• Work task: Look for "schottky" in the records and copy every line that has it.

[Dataset records]
====
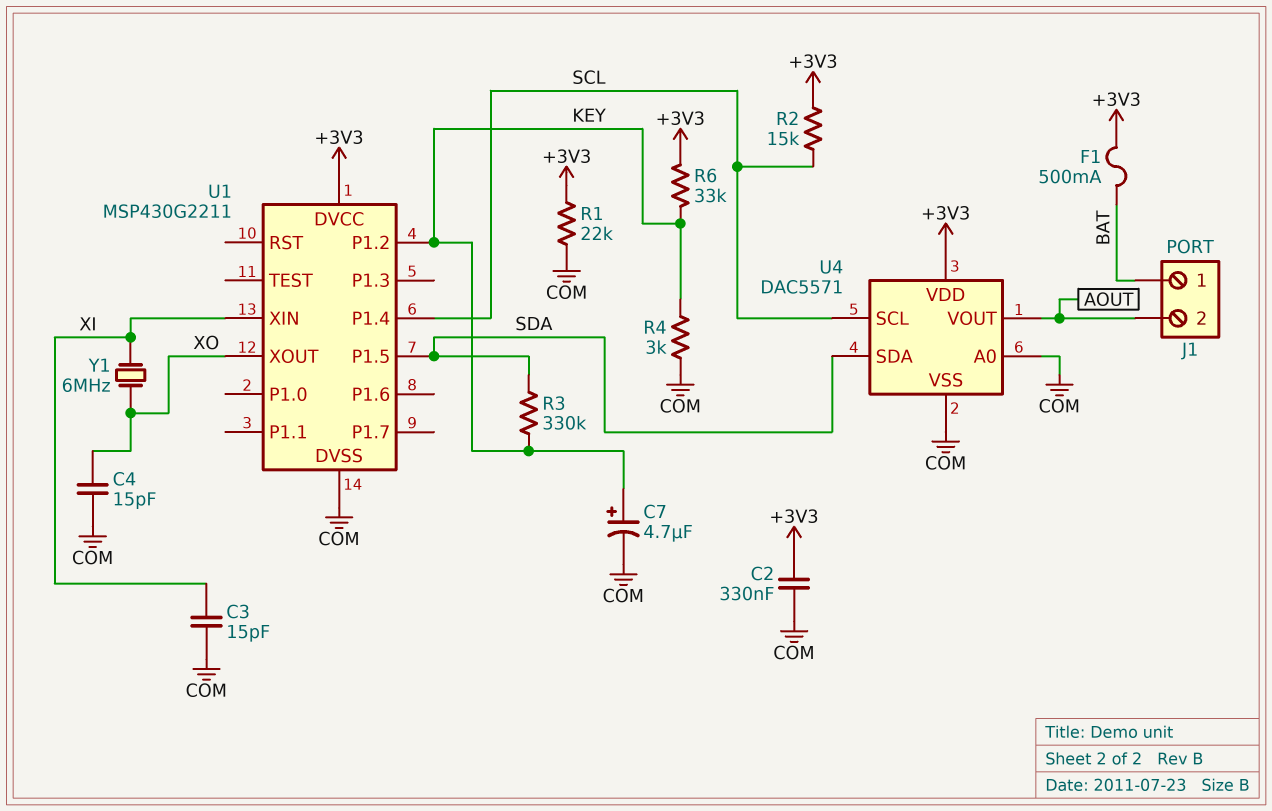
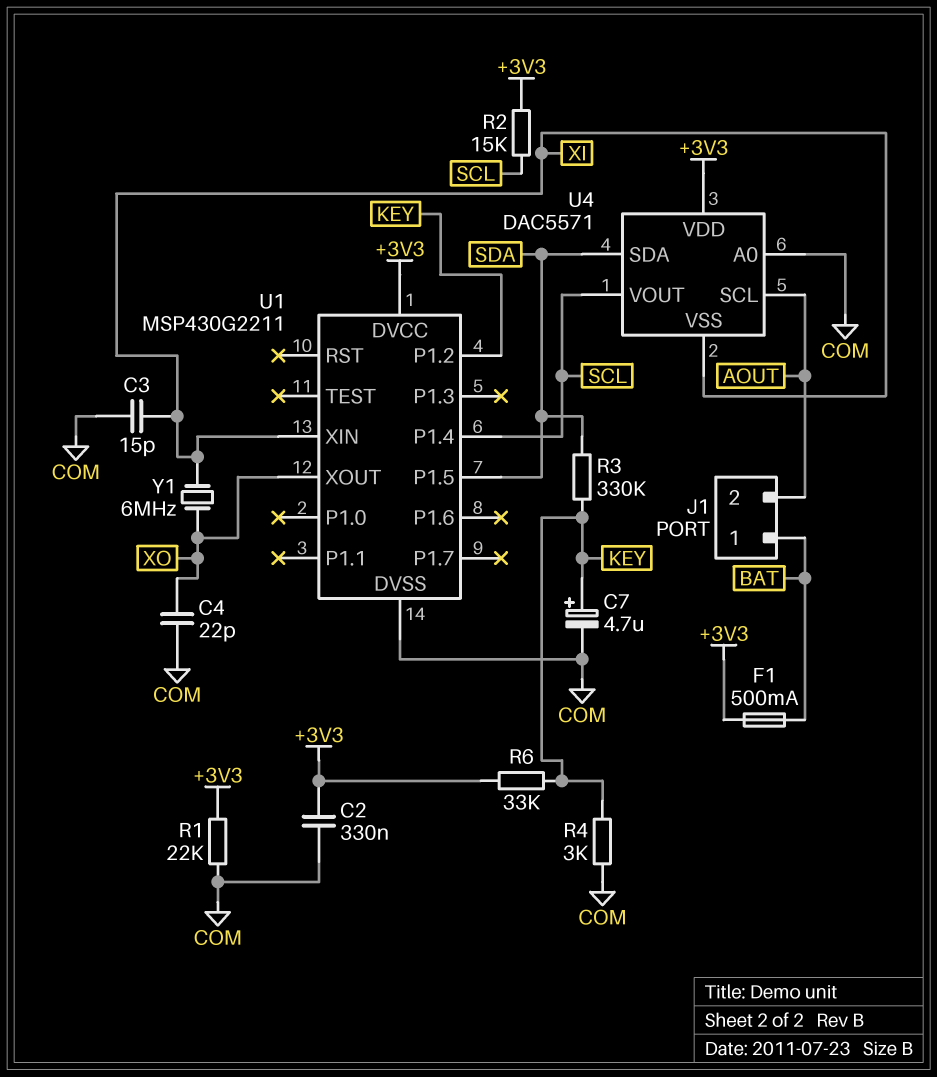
C4: 15pF (COM, XO) -> 22pF (COM, XO)
U4 pin SCL: SCL -> AOUT
U4 pin VOUT: AOUT -> SCL
U4 pin VSS: COM -> XI

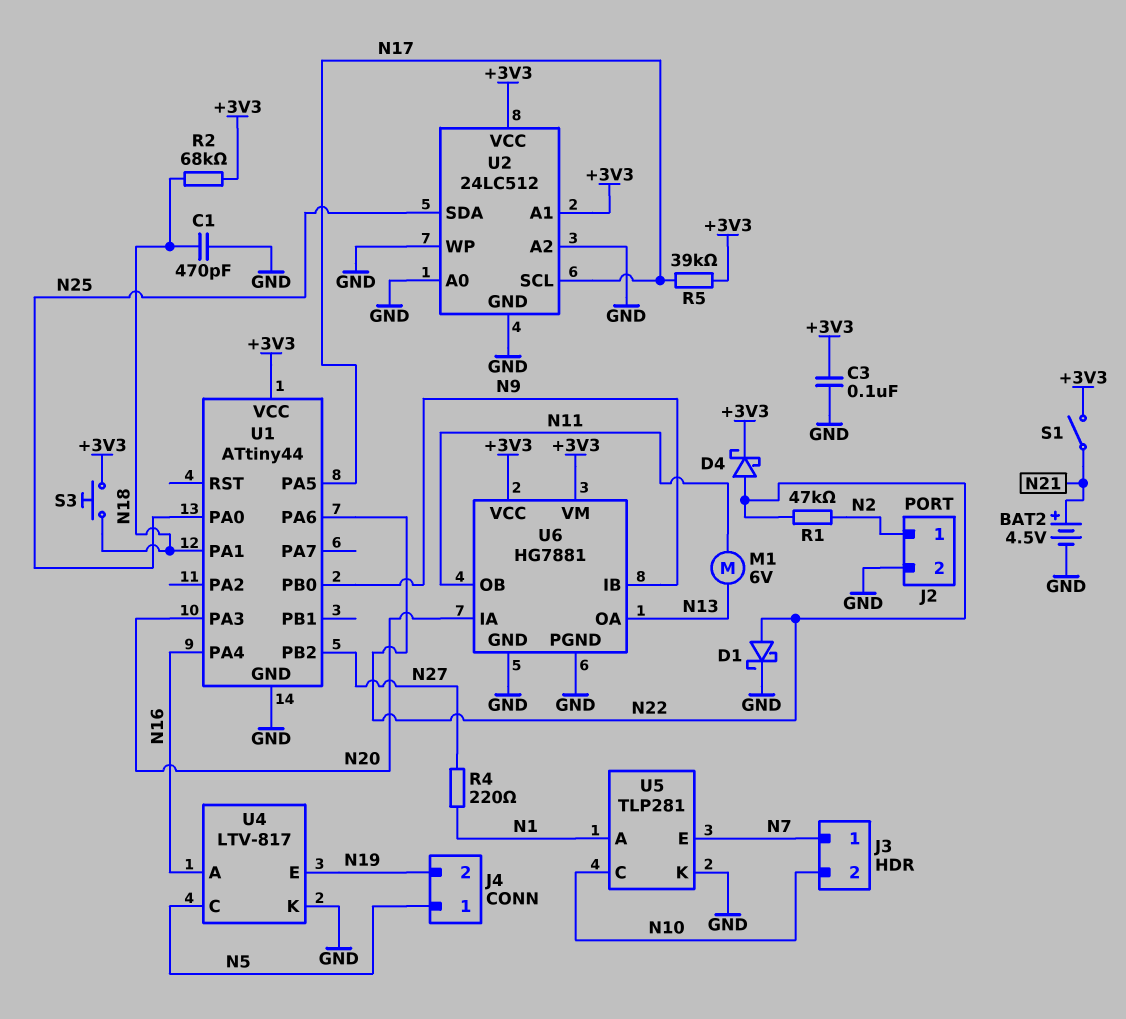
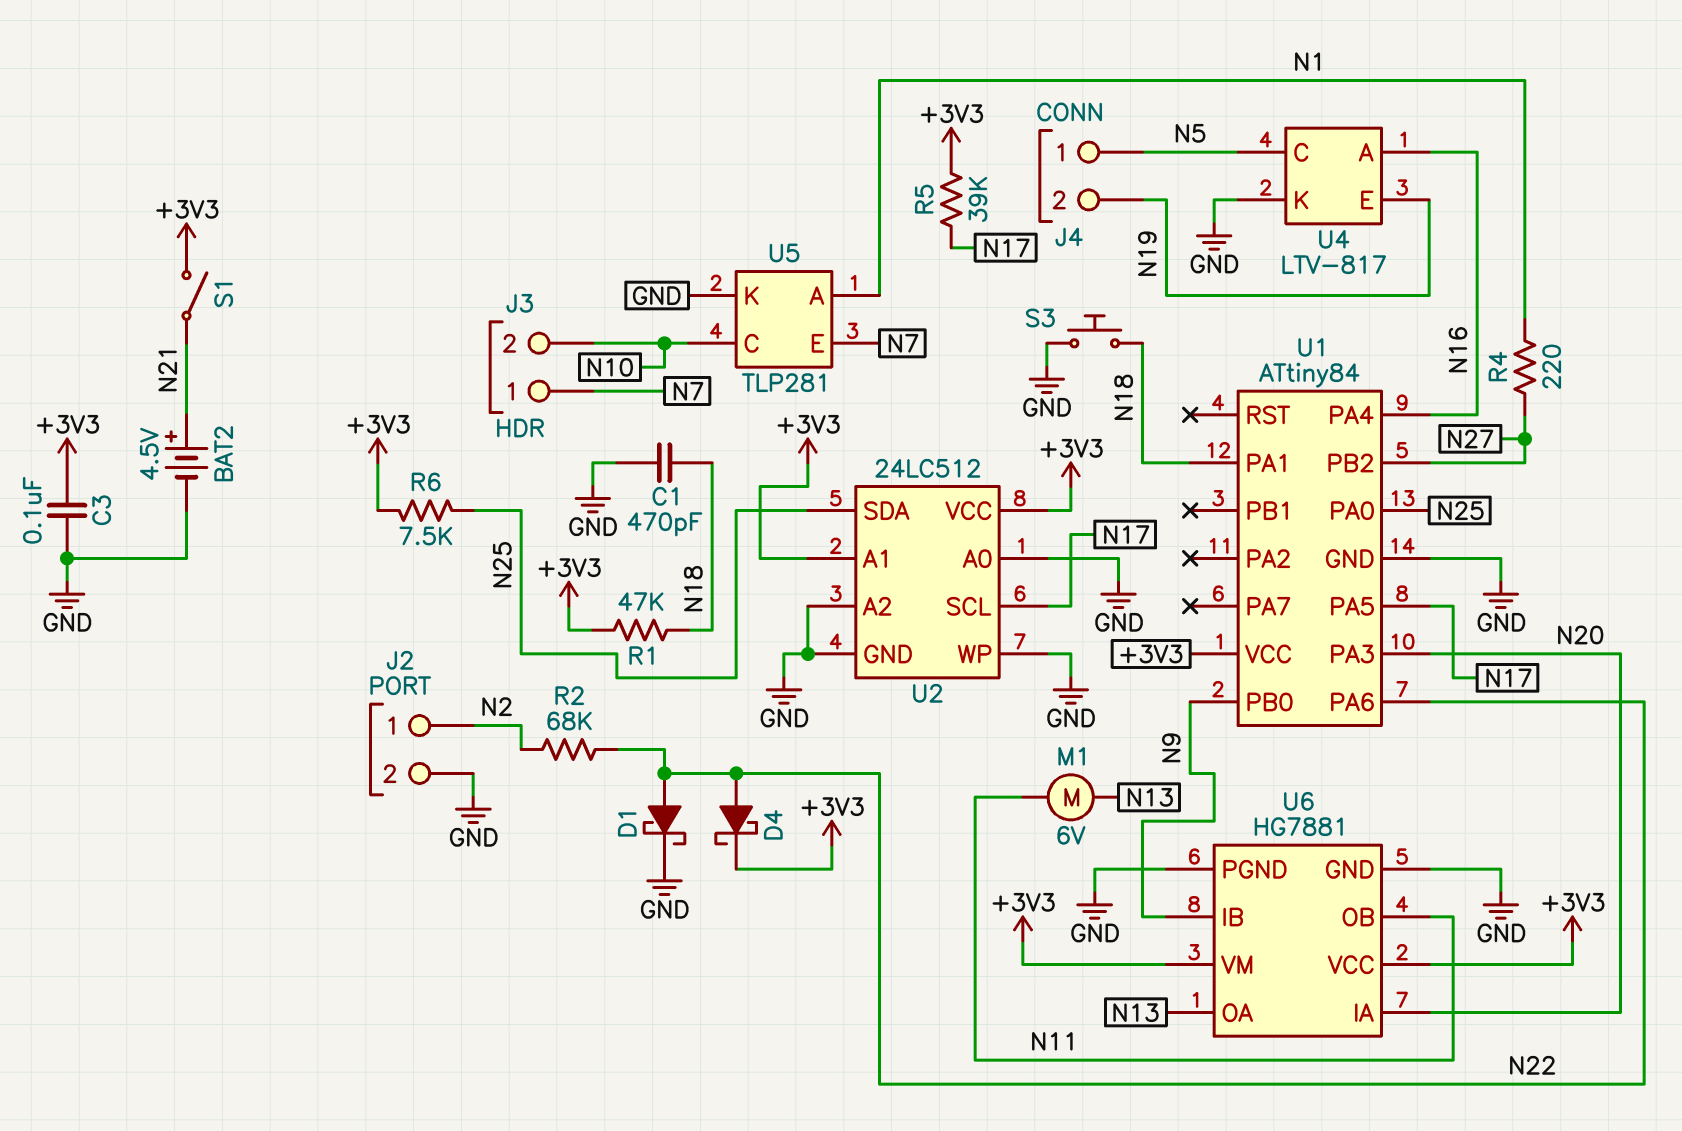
R1: 47k (N2, N22) -> 47k (+3V3, N18)
R2: 68k (+3V3, N18) -> 68k (N2, N22)
R6: none -> 7.5k (+3V3, N25)
S3: button (+3V3, N18) -> button (GND, N18)
U1: ATtiny44 -> ATtiny84

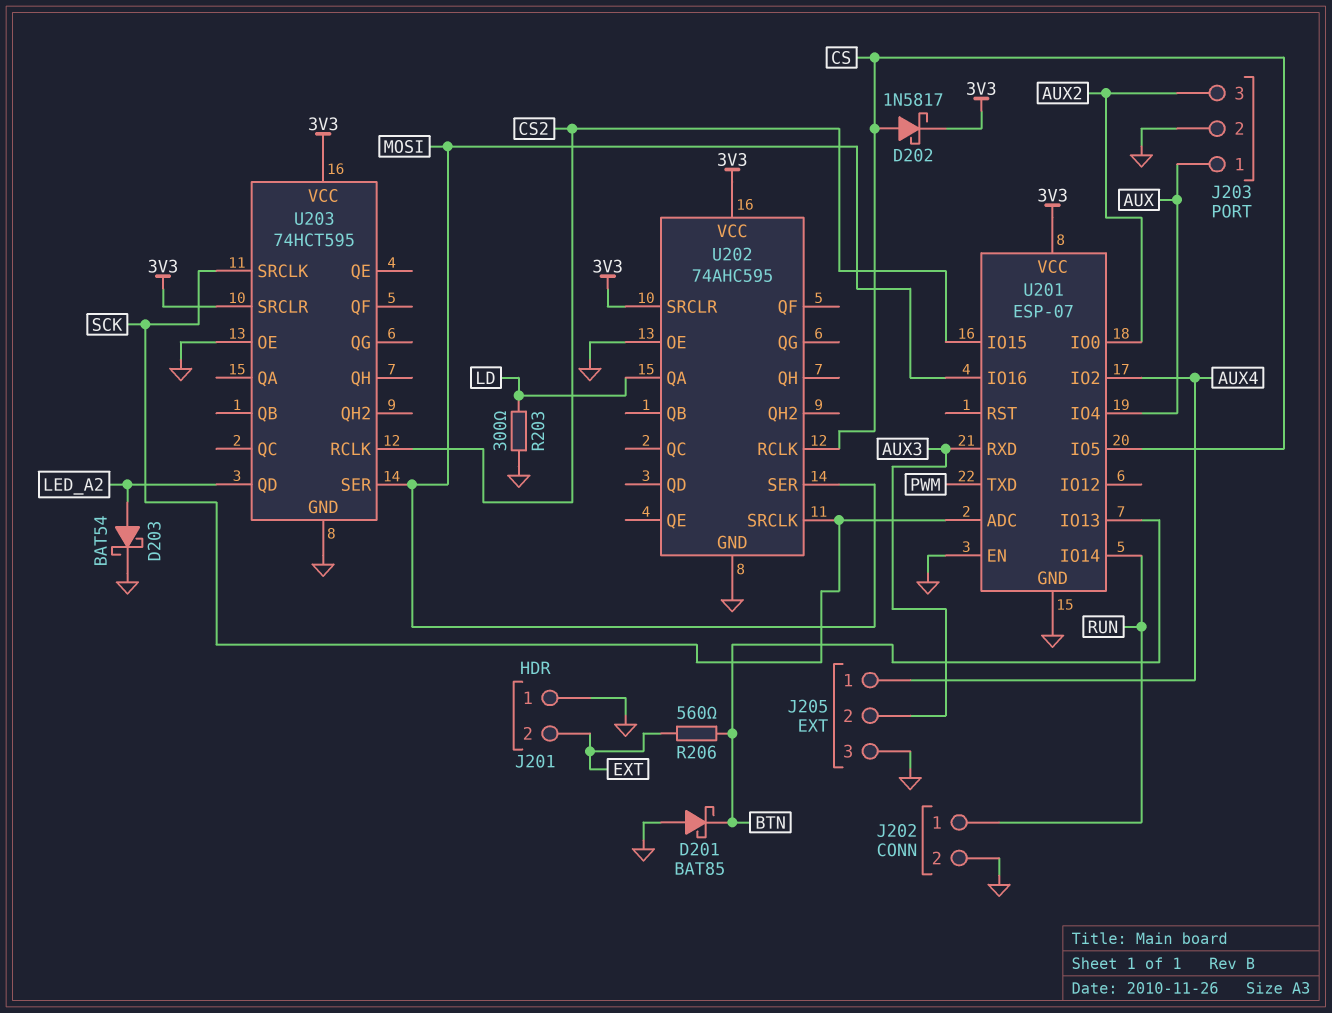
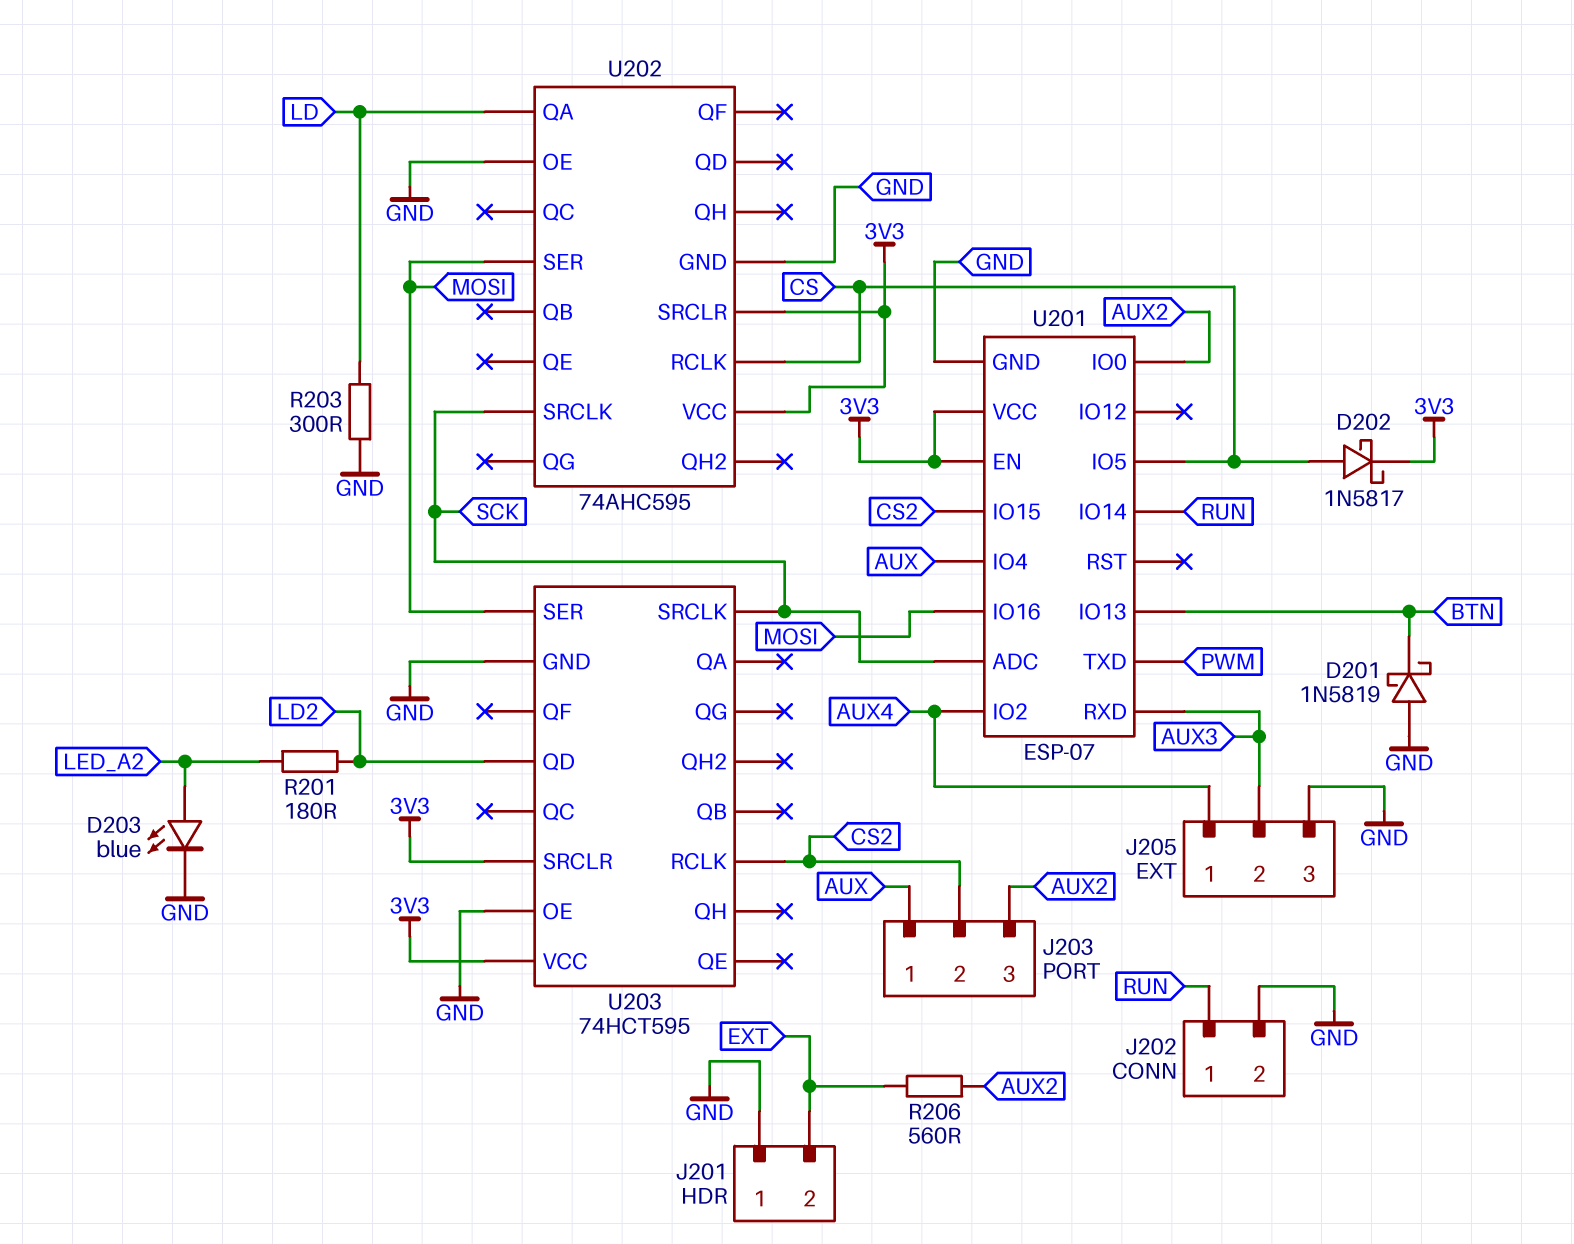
D201: schottky BAT85 (A GND, K BTN) -> schottky 1N5819 (A GND, K BTN)
D203: schottky BAT54 (A LED_A2, K GND) -> LED blue (A LED_A2, K GND)
J203 pin 2: GND -> CS2
R201: none -> 180 (LD2, LED_A2)
R206: 560 (BTN, EXT) -> 560 (AUX2, EXT)
U201 pin EN: GND -> 3V3
U203 pin QD: LED_A2 -> LD2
====
• Answer space:
D201: schottky BAT85 (A GND, K BTN) -> schottky 1N5819 (A GND, K BTN)
D203: schottky BAT54 (A LED_A2, K GND) -> LED blue (A LED_A2, K GND)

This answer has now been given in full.